◆ **Task brief**:
Among the entries below, count each line holding the word "none". Write only the number.

Before-and-after scene images:
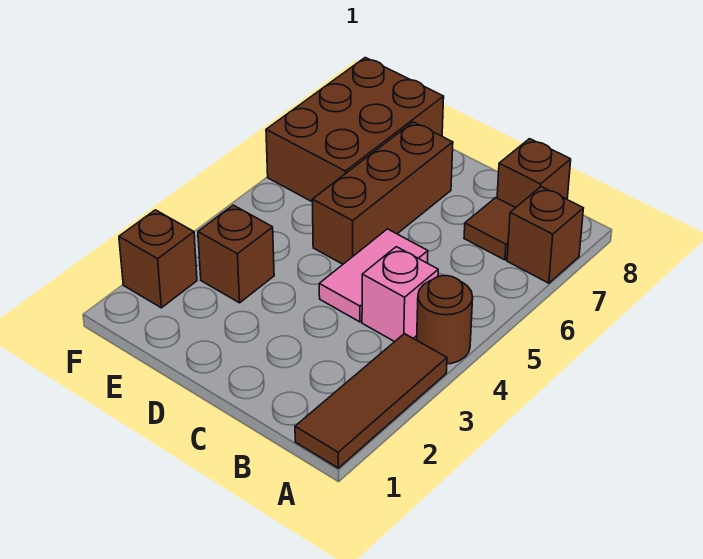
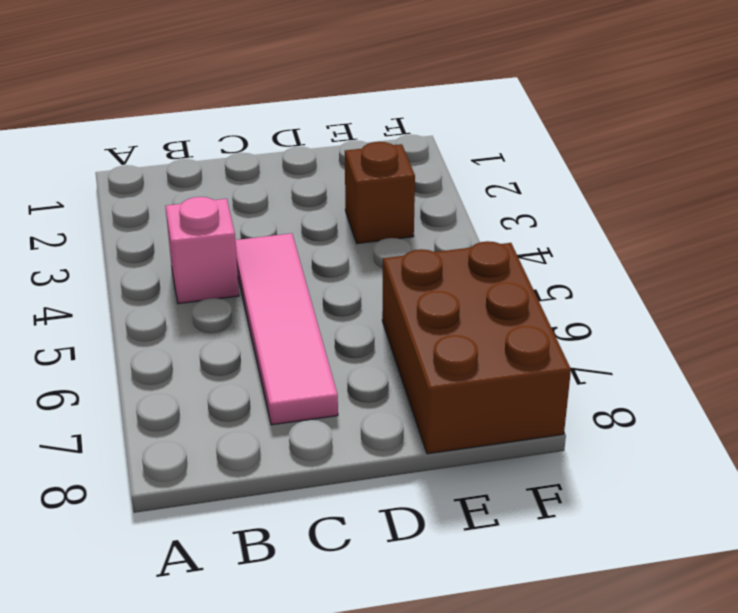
pink tile C4:C7 level 1 -> pink tile C4:C5 level 1
none -> brown tile A1:A3 level 1
none -> brown round brick A4 level 1

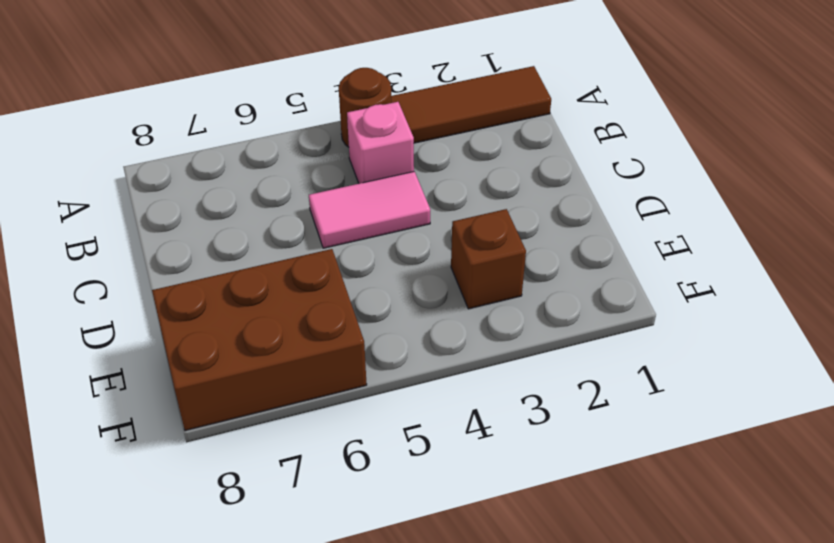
none -> brown brick A7 level 1
none -> brown tile B7 level 1

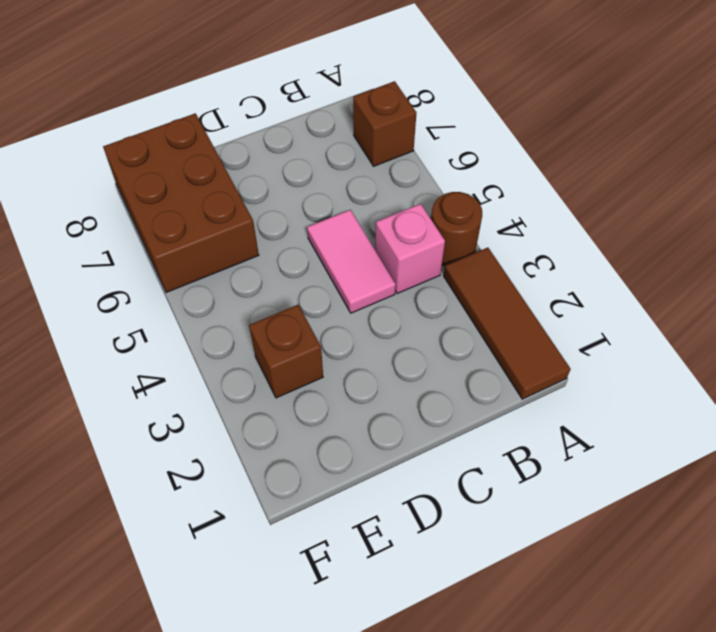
none -> brown tile B7 level 1
none -> brown brick B8 level 1

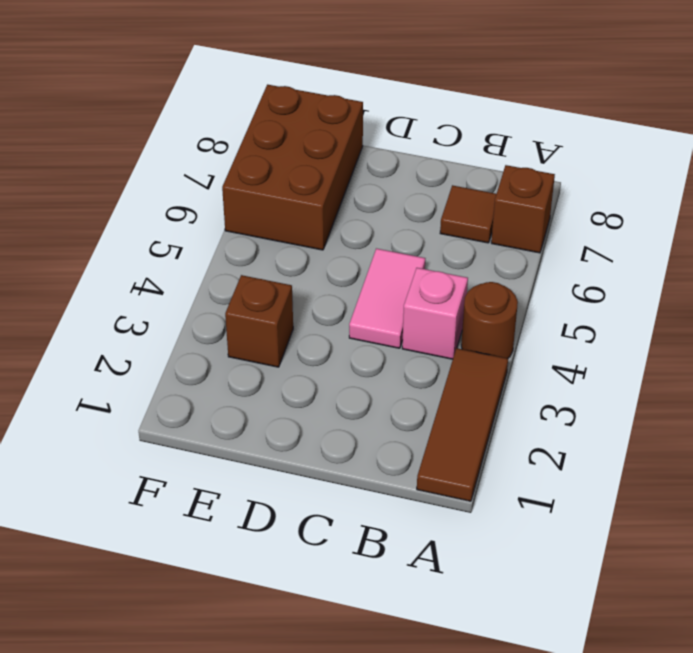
none -> brown brick B8 level 1
none -> brown brick D5:D7 level 1

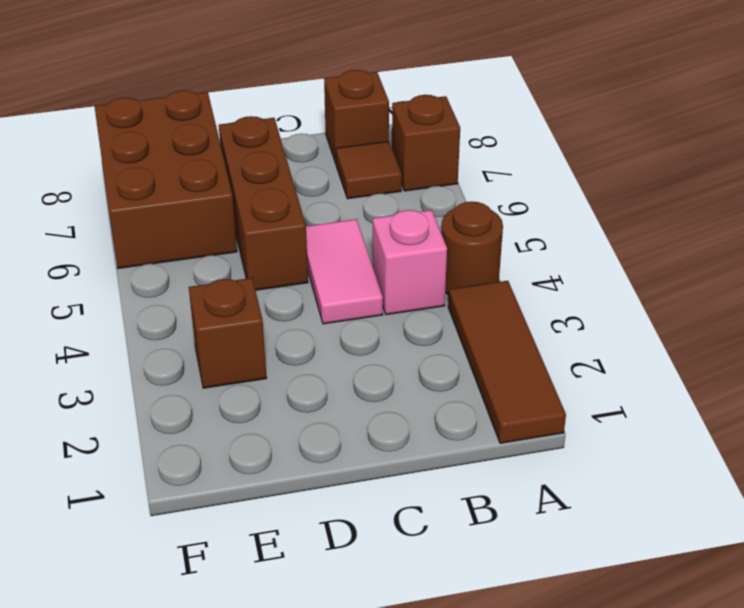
none -> brown brick F2 level 1

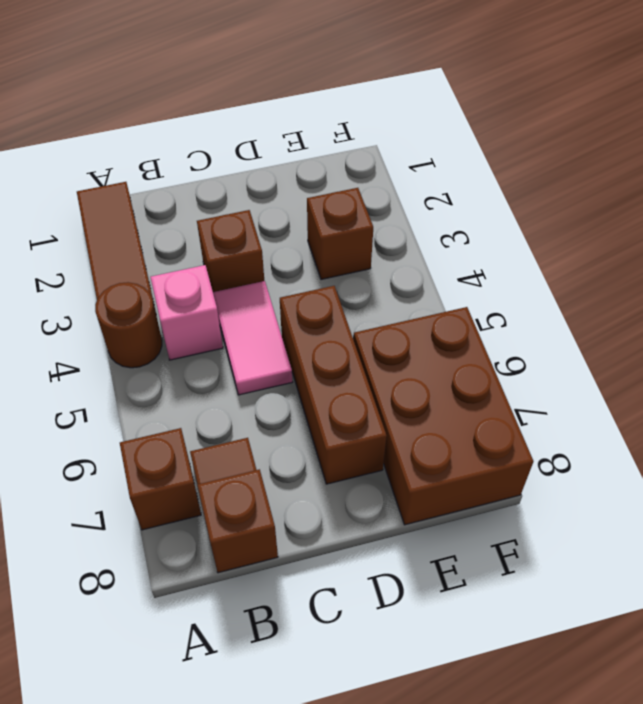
brown brick C3 level 1 -> brown brick F2 level 1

◆ **Answer box**:
9